**Data for processing**

---*---

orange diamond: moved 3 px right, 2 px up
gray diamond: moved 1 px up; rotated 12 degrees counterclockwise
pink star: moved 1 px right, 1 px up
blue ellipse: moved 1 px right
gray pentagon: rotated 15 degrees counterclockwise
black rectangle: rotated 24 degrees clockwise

---*---

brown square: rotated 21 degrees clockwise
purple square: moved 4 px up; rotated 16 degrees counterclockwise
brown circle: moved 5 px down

---*---

Taking the material above as a whole, how many of its lines contain "moved"? The reply should be that number alone.

**Output for this exercise**
6